◆ The task:
Can the lines below, from the one that holds "RFID pin IRQ: A5 -> D6" to the very end, be echoed exactly, with both ends included and no pictures?

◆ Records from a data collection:
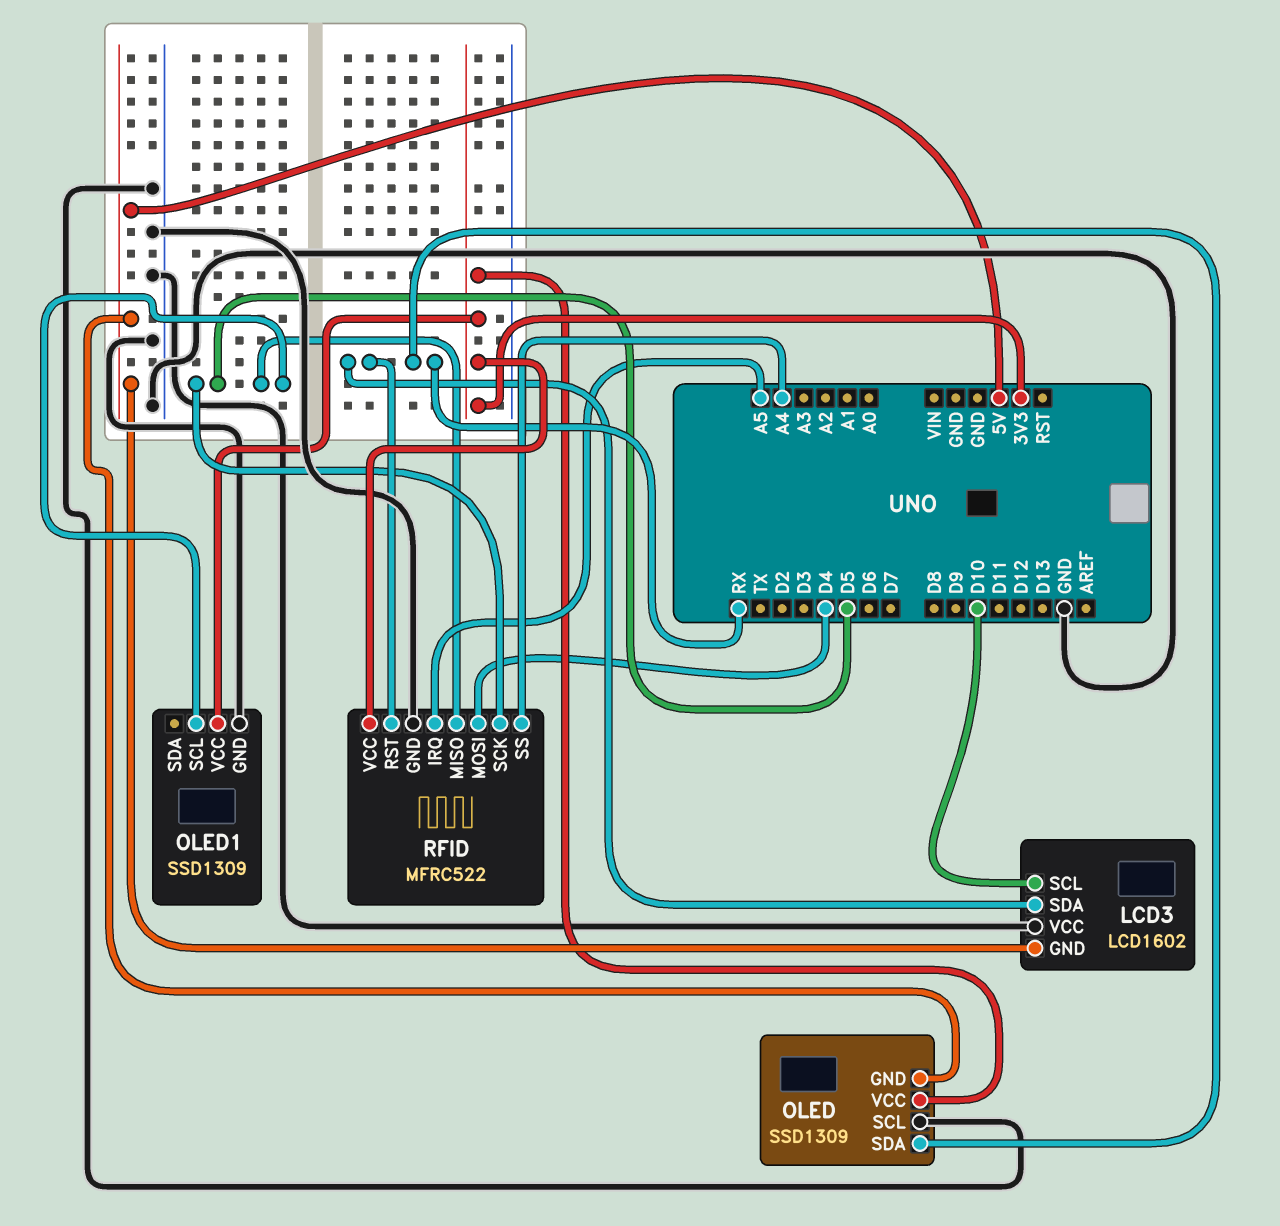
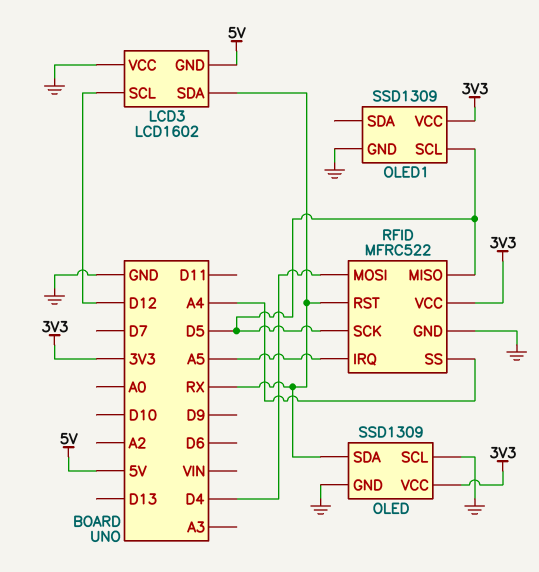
LCD3 pin SCL: D10 -> D12
OLED pin GND: 5V -> GND

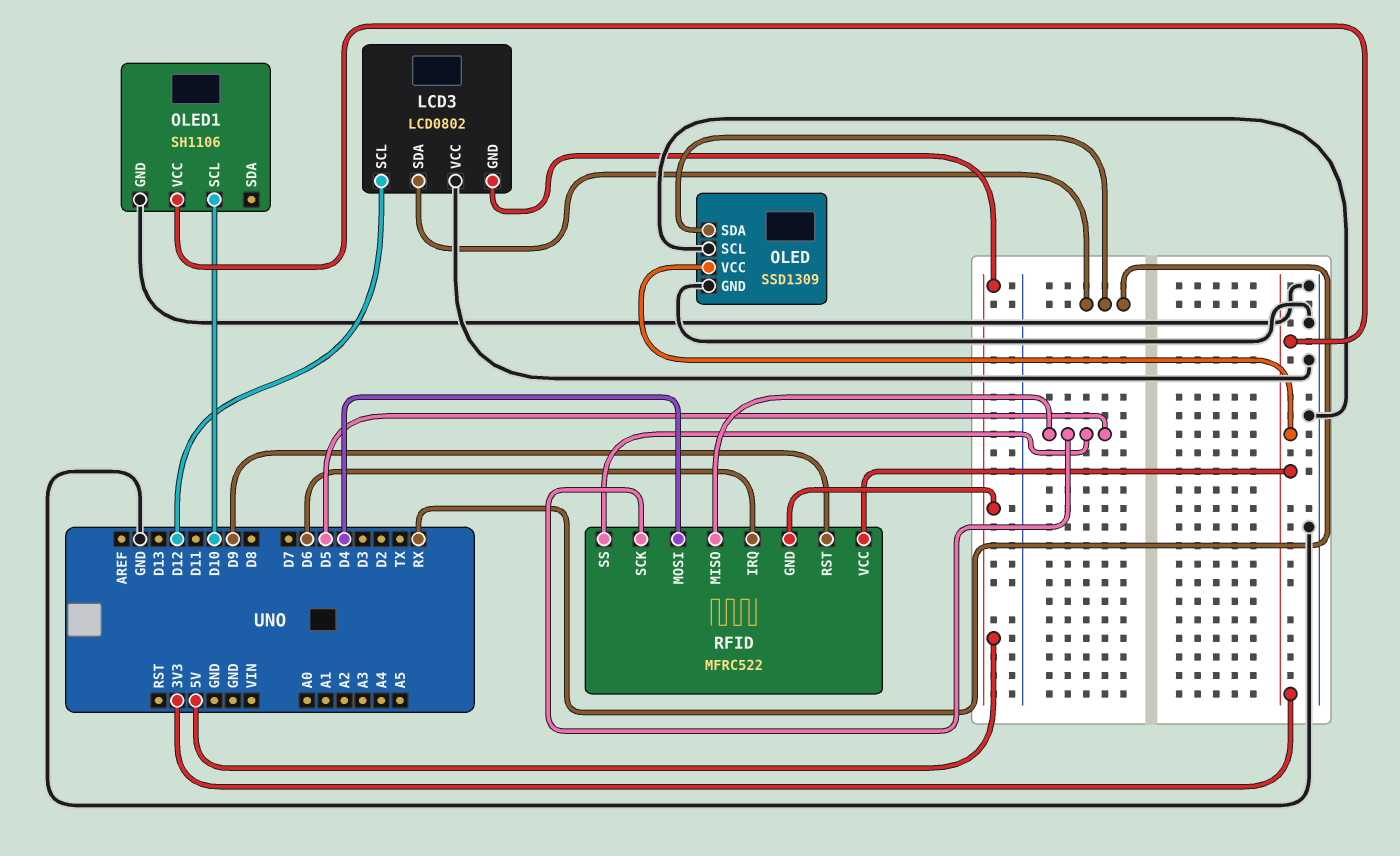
LCD3: LCD1602 -> LCD0802
OLED1: SSD1309 -> SH1106
OLED1 pin SCL: D5 -> D10
RFID pin GND: GND -> 5V
RFID pin IRQ: A5 -> D6
RFID pin RST: RX -> D9
RFID pin SS: A4 -> D5

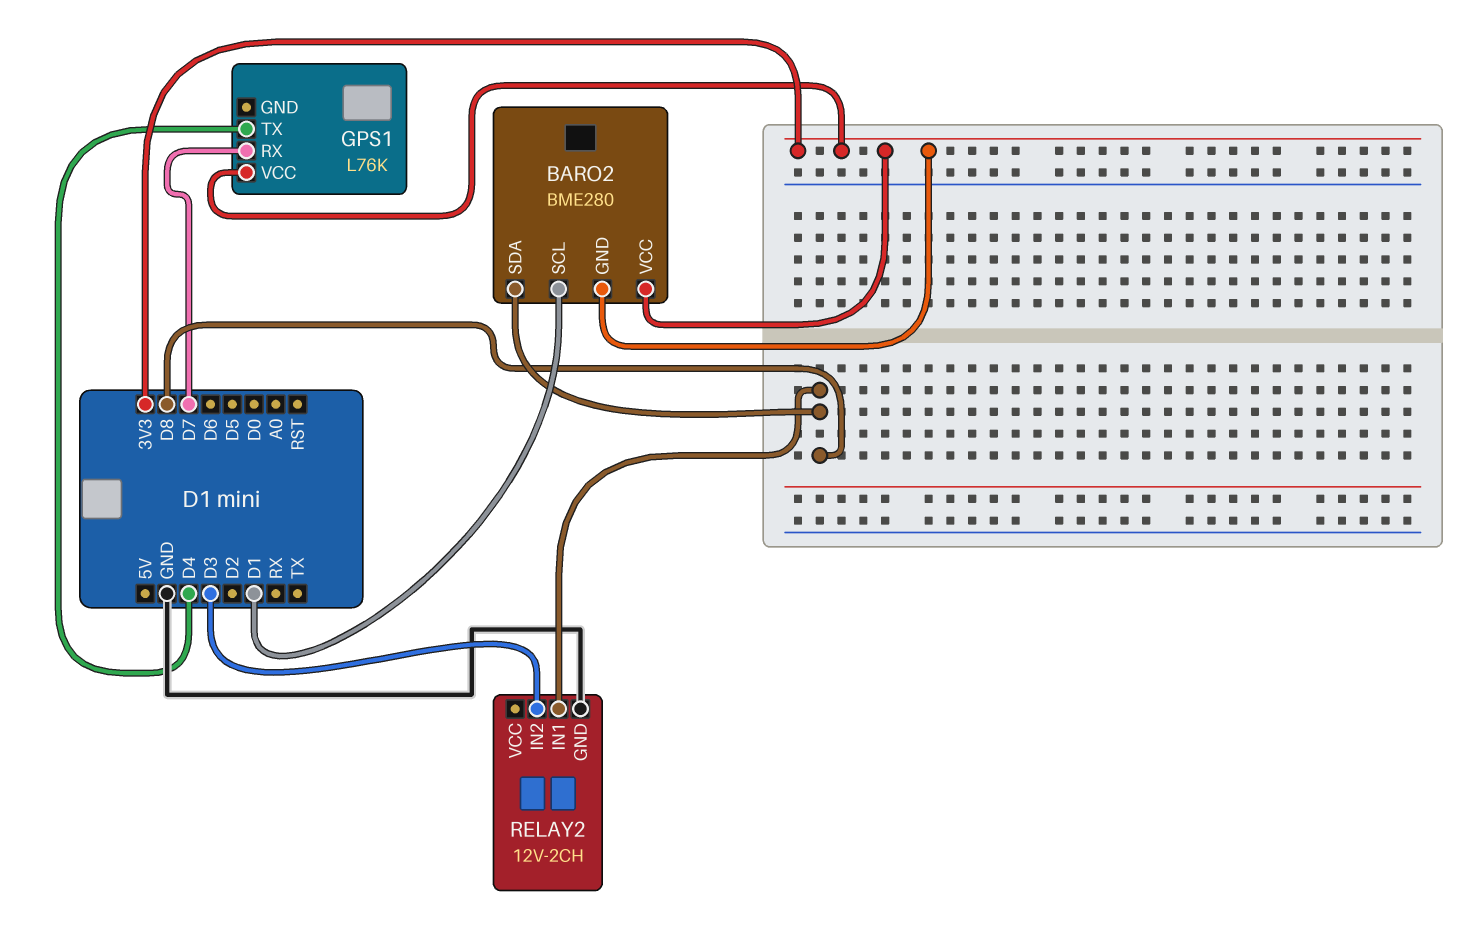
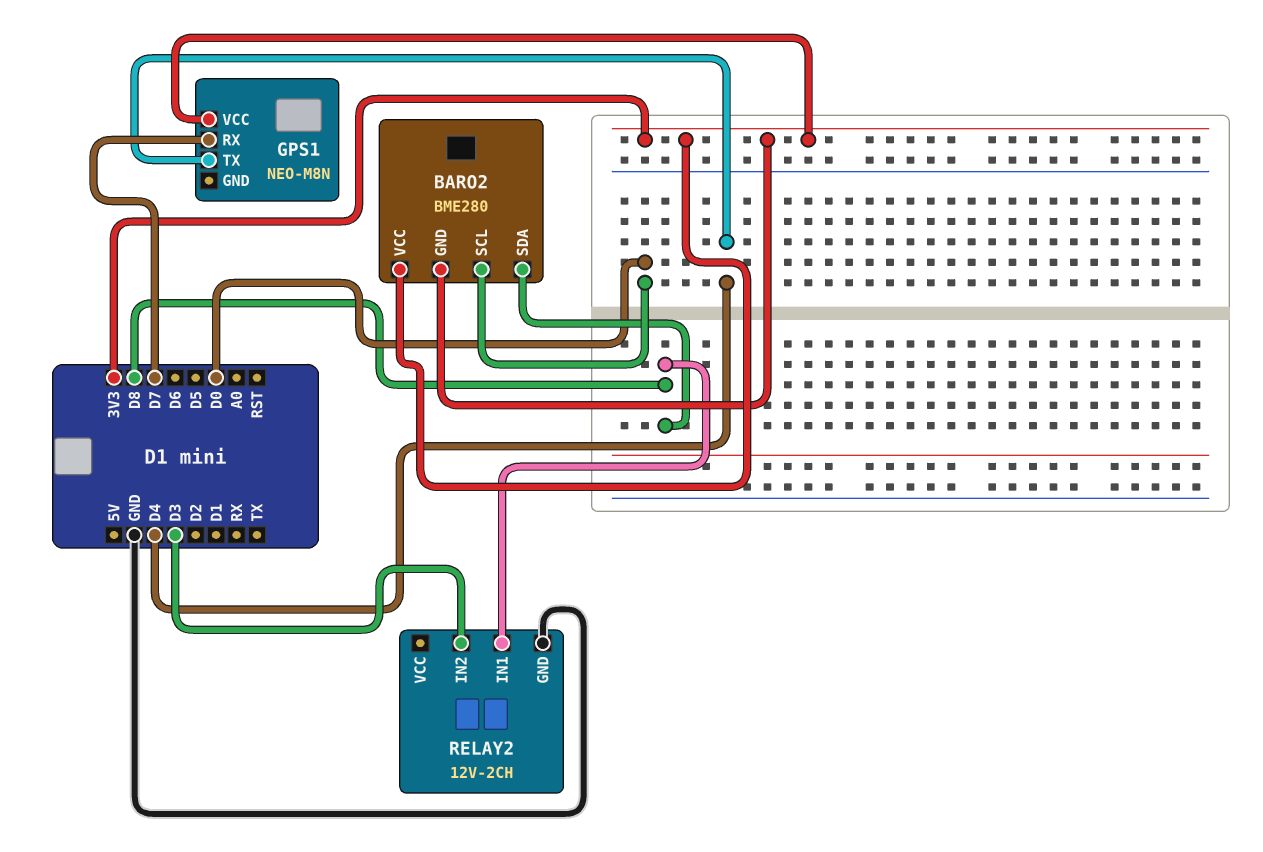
BARO2 pin SCL: D1 -> D0
GPS1: L76K -> NEO-M8N

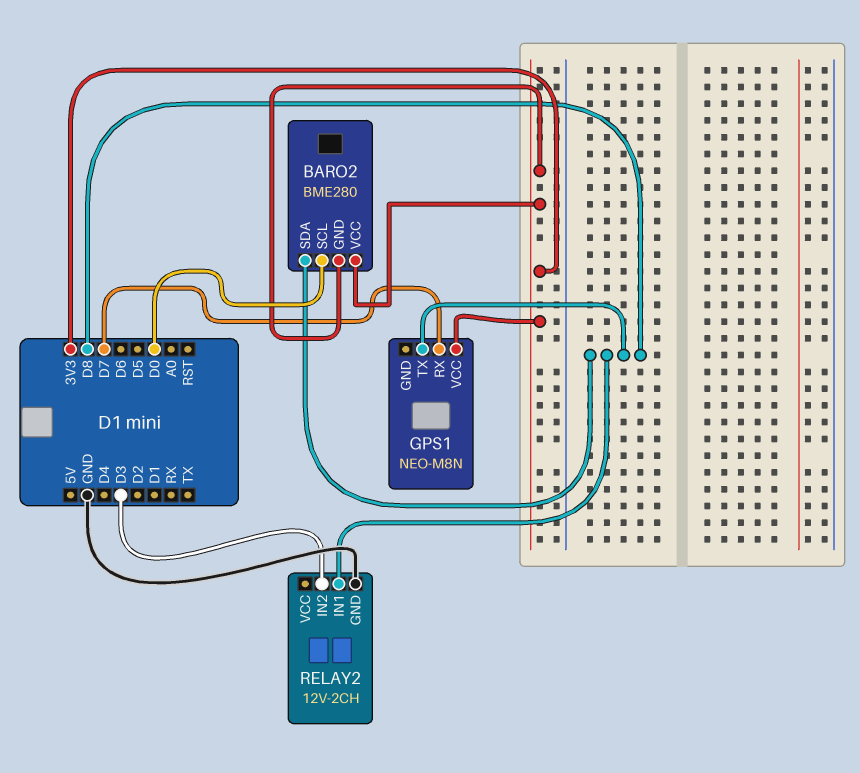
GPS1 pin TX: D4 -> D8

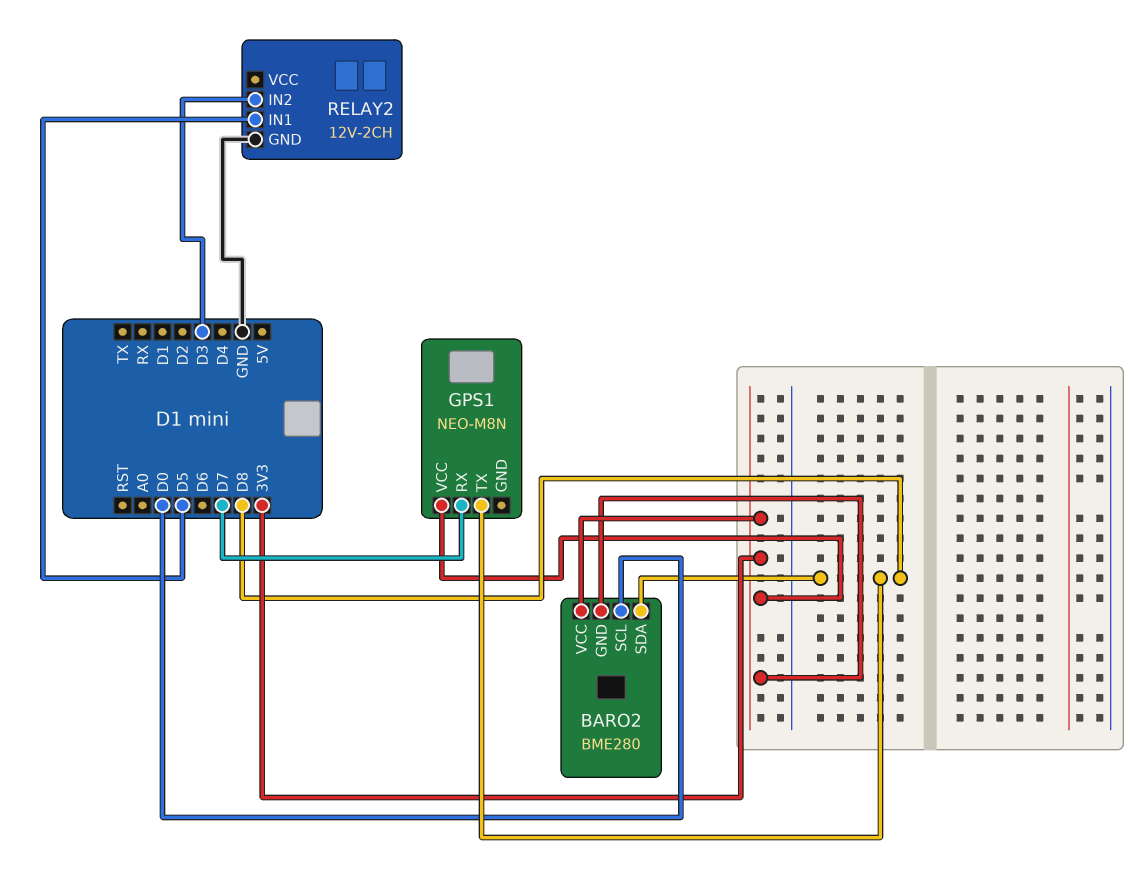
RELAY2 pin IN1: D8 -> D5

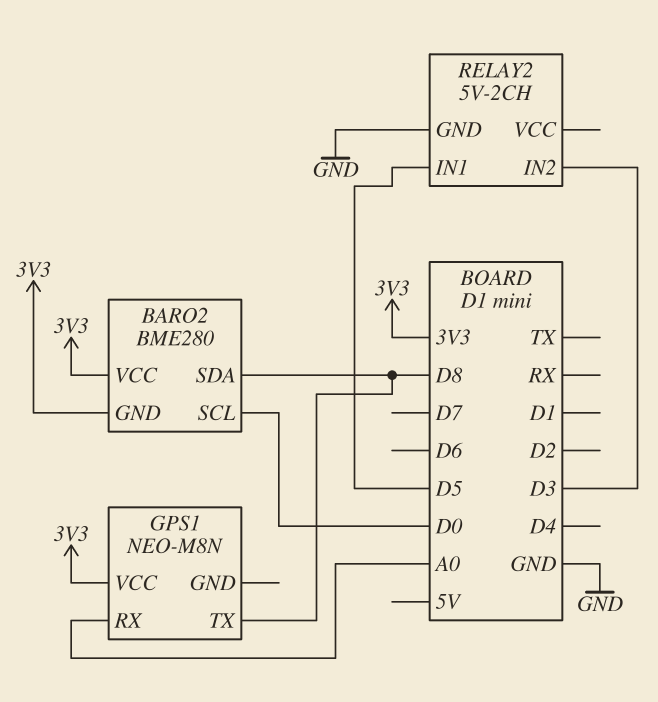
GPS1 pin RX: D7 -> A0
RELAY2: 12V-2CH -> 5V-2CH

◆ Written reply:
RFID pin IRQ: A5 -> D6
RFID pin RST: RX -> D9
RFID pin SS: A4 -> D5

BARO2 pin SCL: D1 -> D0
GPS1: L76K -> NEO-M8N

GPS1 pin TX: D4 -> D8

RELAY2 pin IN1: D8 -> D5

GPS1 pin RX: D7 -> A0
RELAY2: 12V-2CH -> 5V-2CH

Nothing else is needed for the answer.